§ PROMPT
Return only those lines of the records below in which "none" appears.

[[ PROVIDED RECORDS open ]]

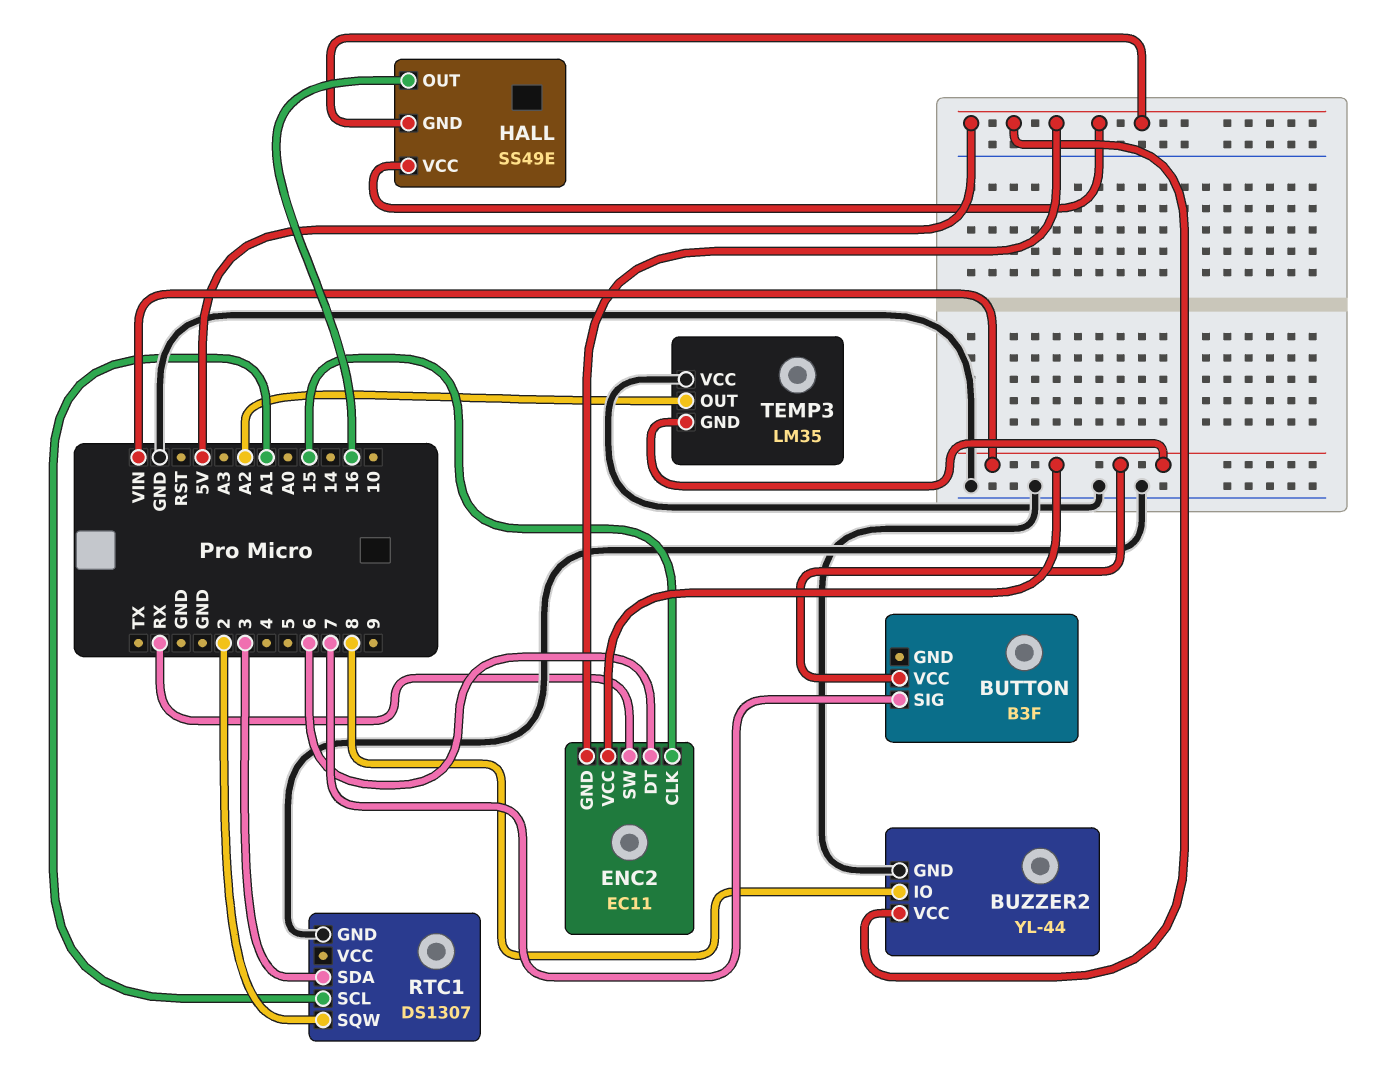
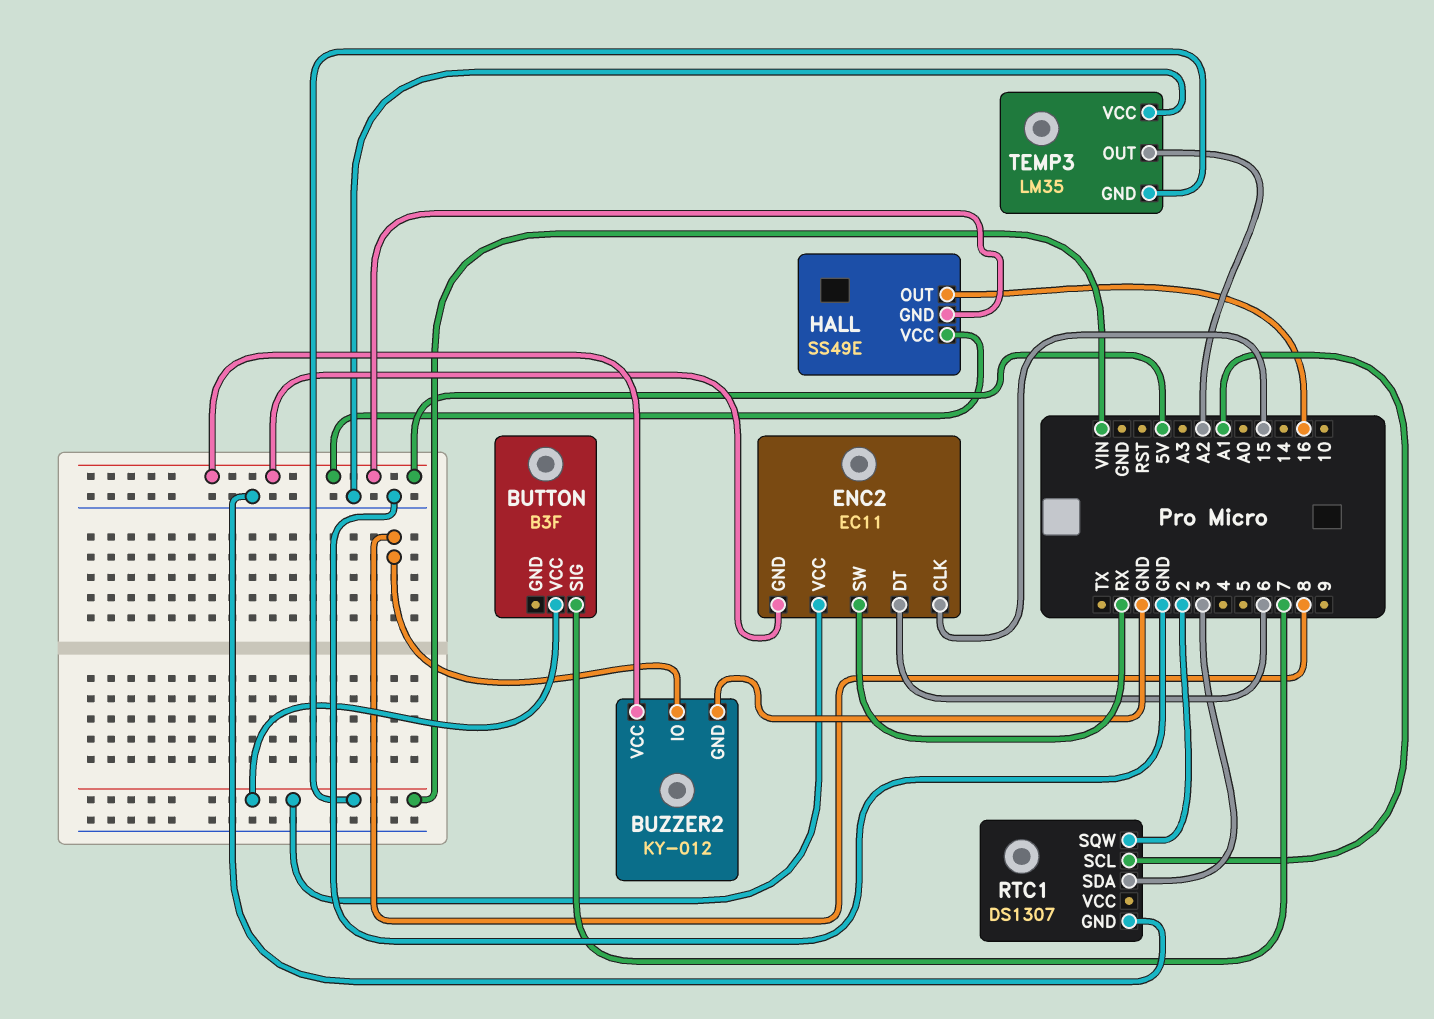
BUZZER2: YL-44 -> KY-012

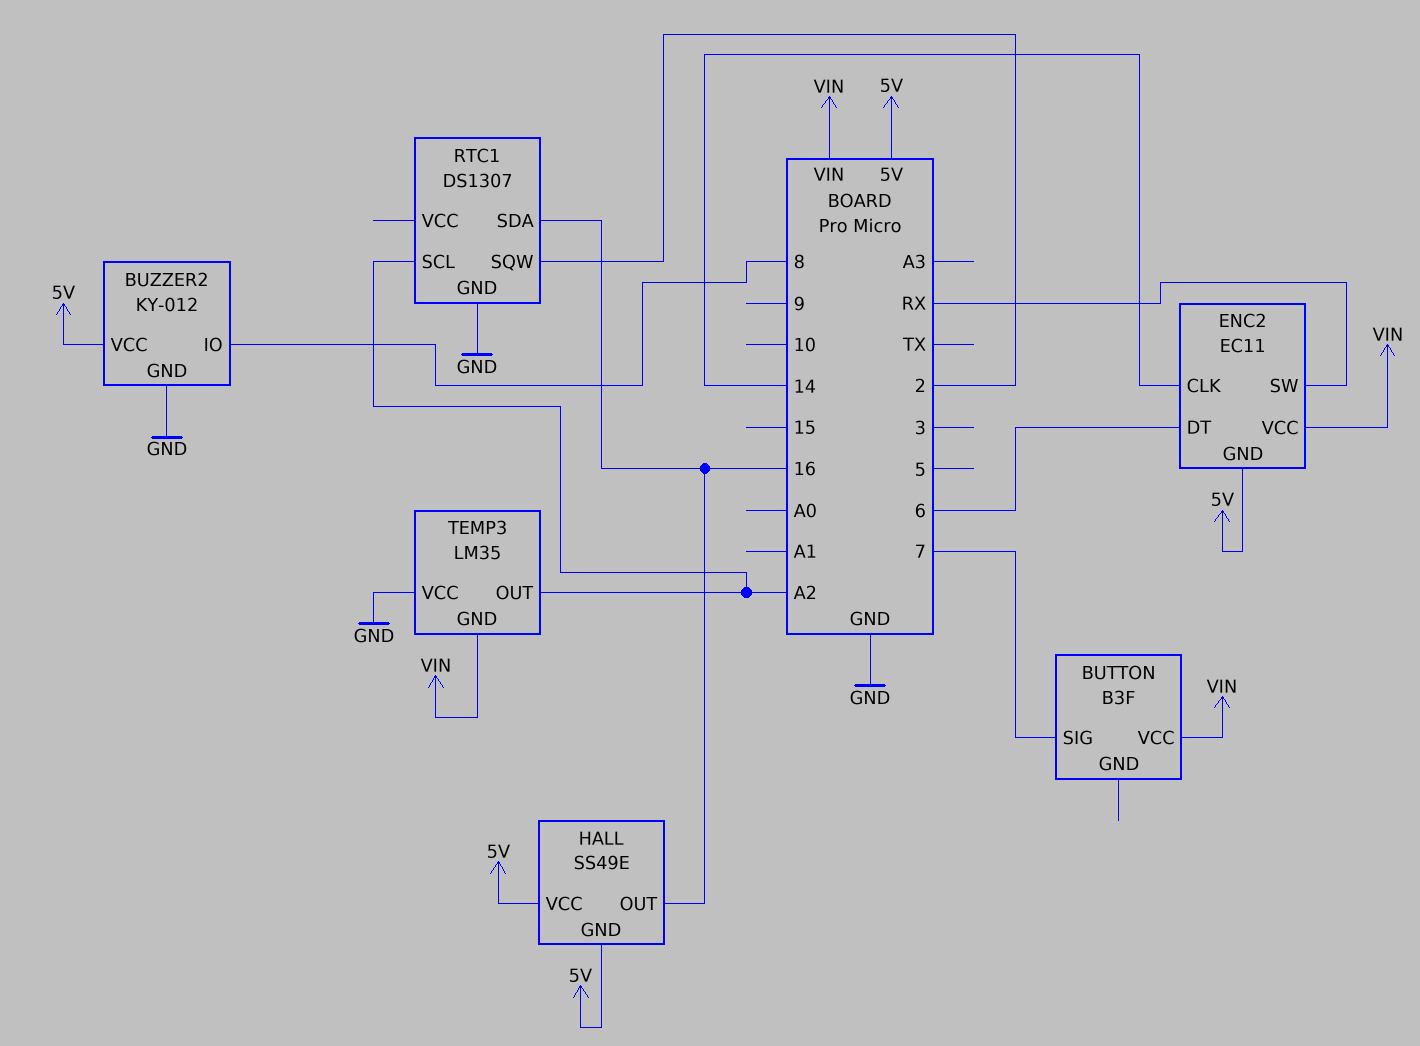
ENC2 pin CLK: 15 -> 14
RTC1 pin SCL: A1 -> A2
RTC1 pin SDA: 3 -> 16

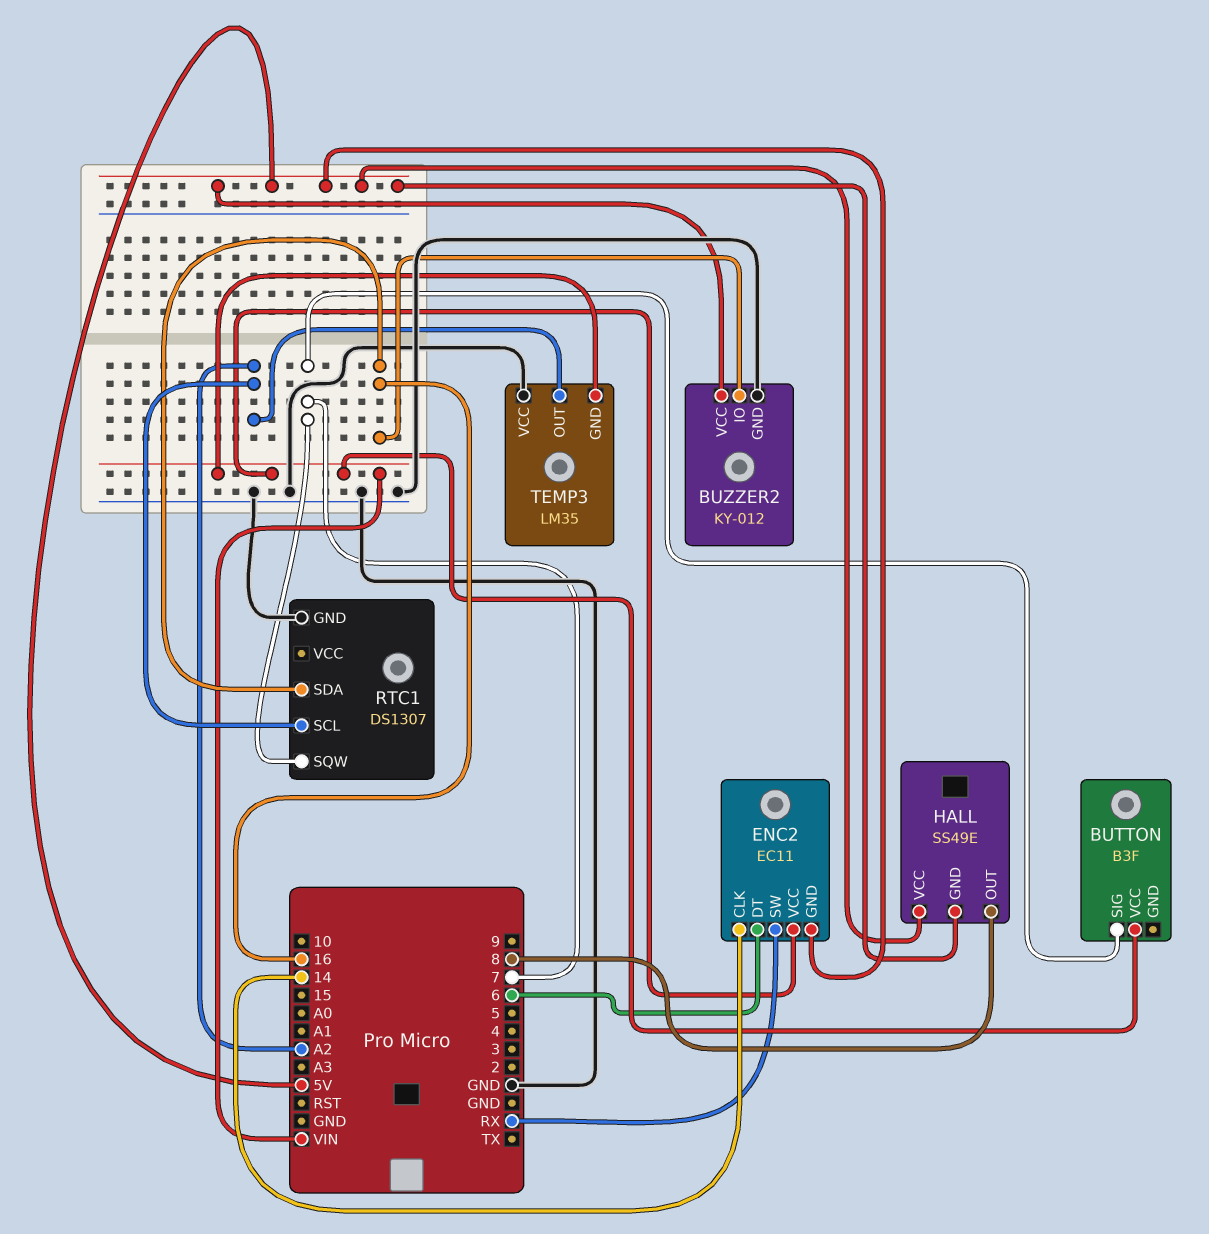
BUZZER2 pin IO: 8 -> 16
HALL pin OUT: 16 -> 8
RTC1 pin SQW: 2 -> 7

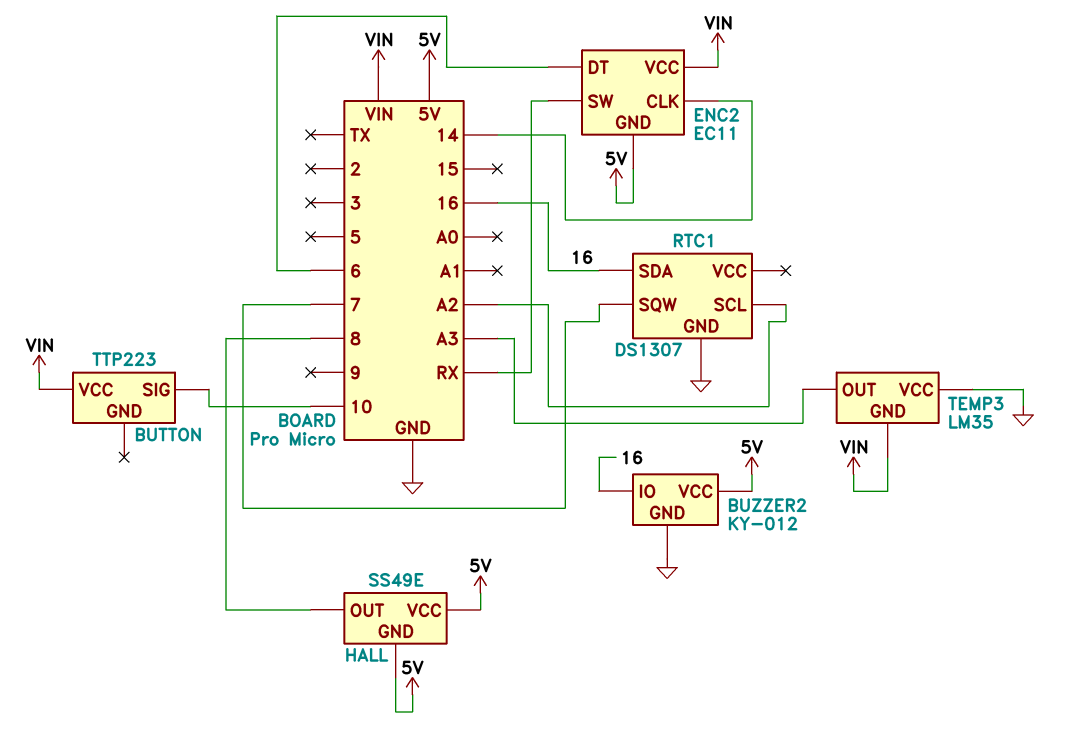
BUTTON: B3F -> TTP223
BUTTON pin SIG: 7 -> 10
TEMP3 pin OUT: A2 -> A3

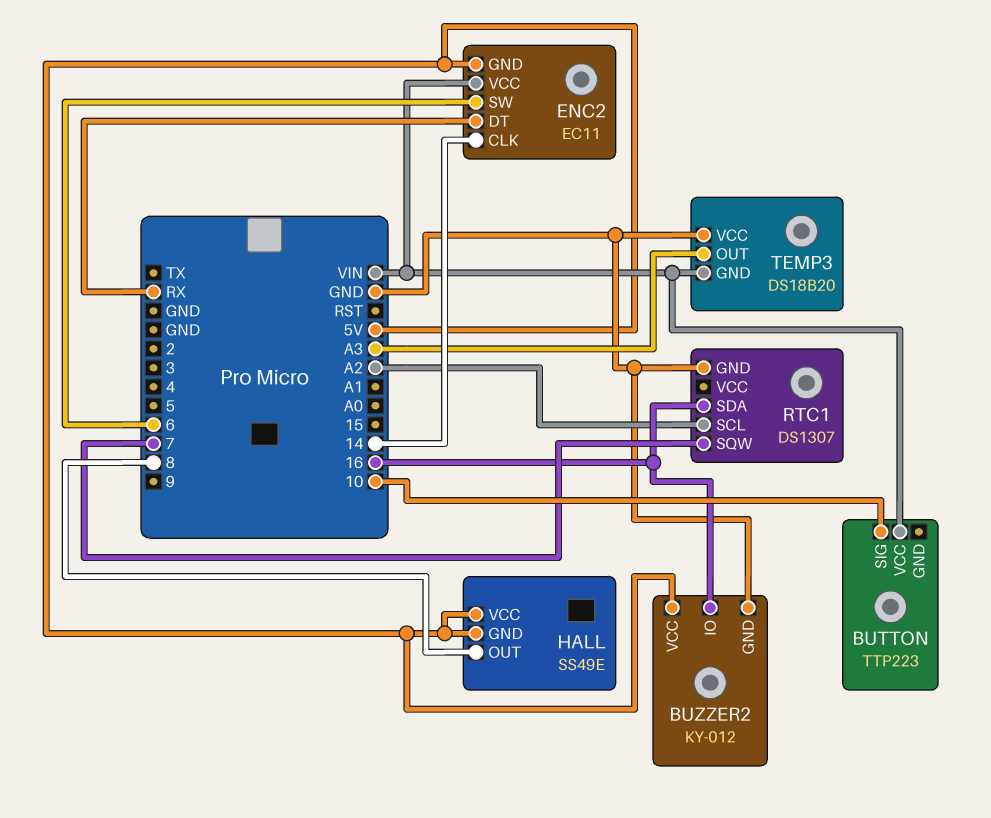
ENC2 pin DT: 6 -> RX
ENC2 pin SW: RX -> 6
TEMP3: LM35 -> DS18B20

[[ PROVIDED RECORDS closed ]]
[[ PROVIDED RECORDS open ]]

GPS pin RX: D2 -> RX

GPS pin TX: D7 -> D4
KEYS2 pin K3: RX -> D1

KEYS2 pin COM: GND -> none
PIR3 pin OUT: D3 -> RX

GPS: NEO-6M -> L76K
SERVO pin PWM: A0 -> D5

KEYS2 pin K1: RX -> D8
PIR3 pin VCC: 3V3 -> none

[[ PROVIDED RECORDS closed ]]

§ ANSWER TO THIS EXERCISE
KEYS2 pin COM: GND -> none
PIR3 pin VCC: 3V3 -> none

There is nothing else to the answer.